## [What is asked]
Collect every line of the records that contains the word "with", where uppercase and lowercase letters must match.
※ ※ ※
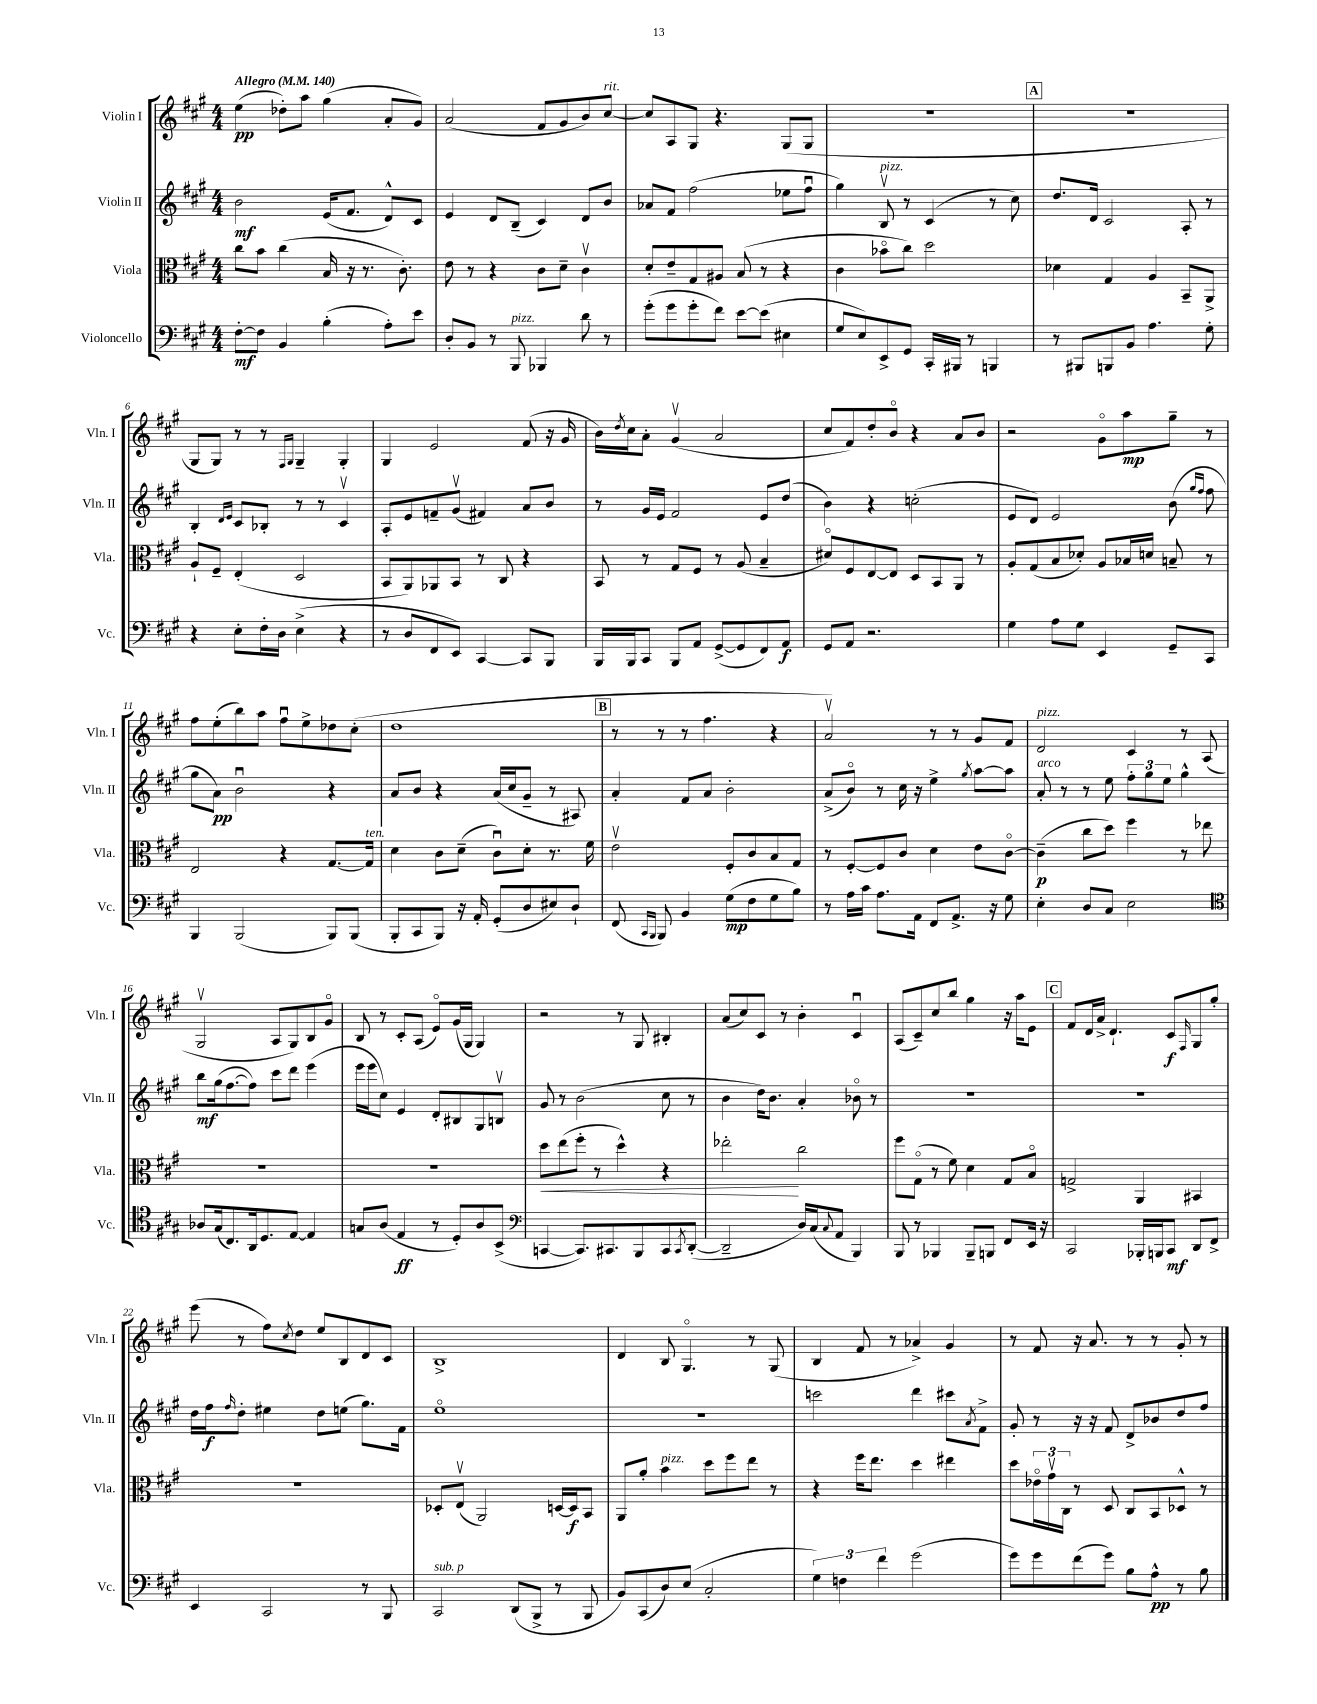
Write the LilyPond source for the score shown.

<<
\new StaffGroup <<
\new Staff = "s0" \with { instrumentName = "Violin I" shortInstrumentName = "Vln. I" } {
    \clef treble \key a \major \numericTimeSignature \time 4/4 \tempo "Allegro" 4 = 140
    e''4\pp( des''8-.) a''8 gis''4( a'8-. gis'8) |
    a'2( fis'8 gis'8 b'8) cis''8~^\markup { \italic "rit." } |
    cis''8 a8 gis8 r4. gis8( gis8 |
    r1 |
    \mark \markup { \box "A" } R1 |
    gis8 gis8) r8 r8 \grace { fis16 gis16 } gis4-- gis4-. |
    gis4 e'2 fis'8( r16 gis'16 |
    b'16) \acciaccatura { d''8 } cis''16 a'8-. gis'4\upbow( a'2 |
    cis''8 fis'8) d''8-. b'8\flageolet r4 a'8 b'8 |
    r2 gis'8\flageolet a''8\mp gis''8-- r8 |
    fis''8 e''8-.( b''8) a''8 fis''8\downbow e''8-> des''8 cis''8-.( |
    d''1 |
    \mark \markup { \box "B" } r8 r8 r8 fis''4. r4 |
    a'2\upbow) r8 r8 gis'8 fis'8 |
    d'2^\markup { \italic "pizz." } cis'4 r8 a8( |
    gis2\upbow a8 gis8) b8 gis'8\flageolet |
    b8 r8 cis'8-. a8( e'8\flageolet) gis'16( gis16 gis4) |
    r2 r8 gis8 bis4-. |
    a'8( cis''8) cis'8 r8 b'4-. cis'4\downbow |
    a8( cis'8--) cis''8 b''8 gis''4 r16 a''16 e'8 |
    \mark \markup { \box "C" } fis'8 d'16 a'16-> d'4.-! cis'8\f \grace { fis16 } gis8 gis''8-. |
    e'''8( r8 fis''8) \acciaccatura { cis''8 } d''8 e''8 b8 d'8 cis'8 |
    b1-> |
    d'4 b8 gis4.\flageolet r8 gis8( |
    b4 fis'8 r8 aes'4->) gis'4 |
    r8 fis'8 r16 a'8. r8 r8 gis'8-. r8 \bar "|." |
}
\new Staff = "s1" \with { instrumentName = "Violin II" shortInstrumentName = "Vln. II" } {
    \clef treble \key a \major \numericTimeSignature \time 4/4
    b'2\mf e'16( fis'8. d'8-^) cis'8 |
    e'4 d'8 b8--( cis'4) d'8 b'8 |
    aes'8 fis'8 fis''2( ees''8 fis''8\downbow |
    gis''4) b8\upbow^\markup { \italic "pizz." } r8 cis'4( r8 cis''8) |
    \mark \markup { \box "A" } d''8. d'16 cis'2 a8-. r8 |
    b4-. \grace { d'16 e'16 } cis'8 bes8-. r8 r8 cis'4\upbow |
    a8-. e'8 f'8-- gis'8\upbow( fis'4) a'8 b'8 |
    r8 gis'16 e'16 fis'2 e'8 d''8( |
    b'4) r4 c''2-.( |
    e'8 d'8) e'2 b'8( \grace { gis''16 fis''16 } fis''8 |
    gis''8 a'8\pp) b'2\downbow r4 |
    a'8 b'8 r4 a'16( cis''16 gis'8-- r8 ais8) |
    \mark \markup { \box "B" } a'4-. fis'8 a'8 b'2-. |
    a'8->( b'8\flageolet) r8 cis''16 r16 e''4-> \acciaccatura { gis''8 } a''8~ a''8 |
    a'8-.^\markup { \italic "arco" } r8 r8 e''8 \tuplet 3/2 { fis''8-. gis''8 e''8 } gis''4-^ |
    b''8\mf gis''16( fis''8.~ fis''8) cis'''8 d'''8 e'''4( |
    e'''16 e'''16 cis''8) e'4 d'8-. bis8 gis8 b8\upbow |
    gis'8 r8 b'2( cis''8 r8 |
    b'4 d''16) b'8. a'4-. bes'8\flageolet r8 |
    R1 |
    \mark \markup { \box "C" } R1 |
    d''16 fis''16\f \grace { fis''16 } d''8-. eis''4 d''8 e''8( gis''8.) fis'16 |
    e''1\flageolet |
    R1 |
    c'''2 d'''4 cis'''8 \acciaccatura { a'8 } fis'8-> |
    gis'8-. r8 r16 r16 fis'8 d'8-> bes'8 d''8 fis''8 \bar "|." |
}
\new Staff = "s2" \with { instrumentName = "Viola" shortInstrumentName = "Vla." } {
    \clef alto \key a \major \numericTimeSignature \time 4/4
    cis''8 b'8 cis''4( b16 r16 r8. cis'8.-.) |
    e'8 r8 r4 cis'8 d'8-- cis'4\upbow |
    d'8-. e'8-- gis8 ais8 b8( r8 r4 |
    cis'4 bes'8\flageolet cis''8) d''2 |
    \mark \markup { \box "A" } des'4 gis4 a4 b,8-- a,8-> |
    a8-! fis8-- e4-.( d2 |
    b,8 a,8) aes,8 b,8 r8 cis8 r4 |
    b,8 r8 gis8 fis8 r8 a8( b4-- |
    dis'8\flageolet) fis8 e8~ e8 d8 b,8 a,8 r8 |
    a8-. gis8( b8 des'8-.) a8 bes16 d'16 b8-- r8 |
    e2 r4 gis8.~ gis16^\markup { \italic "ten." } |
    d'4 cis'8 d'8--( cis'8\downbow) d'8-. r8. fis'16 |
    \mark \markup { \box "B" } e'2\upbow fis8-. cis'8 b8 gis8 |
    r8 fis8~-. fis8 cis'8 d'4 e'8 cis'8~\flageolet |
    cis'4--\p( cis''8 d''8) fis''4 r8 ees''8 |
    R1 |
    R1 |
    d''8\< e''8( fis''8-. r8 d''4-^) r4 |
    ees''2-.\! cis''2 |
    fis''8 gis8\flageolet( r8 fis'8) d'4 gis8 b8\flageolet |
    \mark \markup { \box "C" } g2-> a,4 bis,4 |
    R1 |
    des8-. e8\upbow( a,2) d16~ d16\f b,8 |
    a,8 a'8-. b'4^\markup { \italic "pizz." } d''8 fis''8 e''8 r8 |
    r4 fis''16 e''8. d''4 eis''4 |
    d''8 \tuplet 3/2 { ees'16\flageolet gis'16\upbow cis16 } r8 d8 cis8 b,8 des8-^ r8 \bar "|." |
}
\new Staff = "s3" \with { instrumentName = "Violoncello" shortInstrumentName = "Vc." } {
    \clef bass \key a \major \numericTimeSignature \time 4/4
    fis8~-.\mf fis8 b,4 b4-.( a8-.) e'8 |
    d8-. b,8 r8 b,,8^\markup { \italic "pizz." } bes,,4 d'8 r8 |
    gis'8-.( gis'8 gis'8-. fis'8) e'8~ e'8( eis4 |
    gis8 e8) e,8-> gis,8 cis,16-. bis,,16 r8 b,,4 |
    \mark \markup { \box "A" } r8 bis,,8 b,,8 b,8 a4. gis8-. |
    r4 e8-. fis16-. d16 e4->( r4 |
    r8 d8 fis,8 e,8) cis,4~ cis,8 b,,8 |
    b,,16 b,,16 cis,8 b,,8 a,8 gis,8~->( gis,8 fis,8) a,8\f |
    gis,8 a,8 r2. |
    gis4 a8 gis8 e,4 gis,8-- cis,8 |
    b,,4 b,,2( b,,8) b,,8( |
    b,,8-. cis,8 b,,8) r16 a,16-. gis,8-.( d8 eis8) d8-! |
    \mark \markup { \box "B" } fis,8( \grace { cis,16 b,,16 } b,,8) b,4 gis8\mp( fis8 gis8 b8) |
    r8 a16 cis'16 a8. a,16 fis,8 a,8.-> r16 gis8 |
    e4-. d8 cis8 e2 |
    \clef tenor aes8 gis16( cis8.) a,16 d8. e8~ e4 |
    g8 a8( e4\ff r8 d8-.) a8 b,8->( |
    \clef bass c,4~ c,8.) cis,8. b,,8 cis,8 \acciaccatura { cis,8 } d,8~-.( |
    d,2-- d16) cis16( \appoggiatura { cis8 } a,8 b,,4) |
    b,,8 r8 bes,,4 bes,,8-- b,,8 fis,8 e,16 r16 |
    \mark \markup { \box "C" } cis,2 bes,,16-. b,,16 cis,8\mf d,8 fis,8-> |
    e,4 cis,2 r8 b,,8 |
    cis,2^\markup { \italic "sub. p" } d,8( b,,8-> r8 b,,8 |
    b,8) cis,8( d8) e8( cis2-. |
    \tuplet 3/2 { gis4) f4 fis'4 } gis'2( |
    gis'8) gis'8 fis'8( gis'8) b8 a8-^\pp r8 b8 \bar "|." |
}
>>
>>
※ ※ ※
## [Exercise output]
\new Staff = "s0" \with { instrumentName = "Violin I" shortInstrumentName = "Vln. I" } {
\new Staff = "s1" \with { instrumentName = "Violin II" shortInstrumentName = "Vln. II" } {
\new Staff = "s2" \with { instrumentName = "Viola" shortInstrumentName = "Vla." } {
\new Staff = "s3" \with { instrumentName = "Violoncello" shortInstrumentName = "Vc." } {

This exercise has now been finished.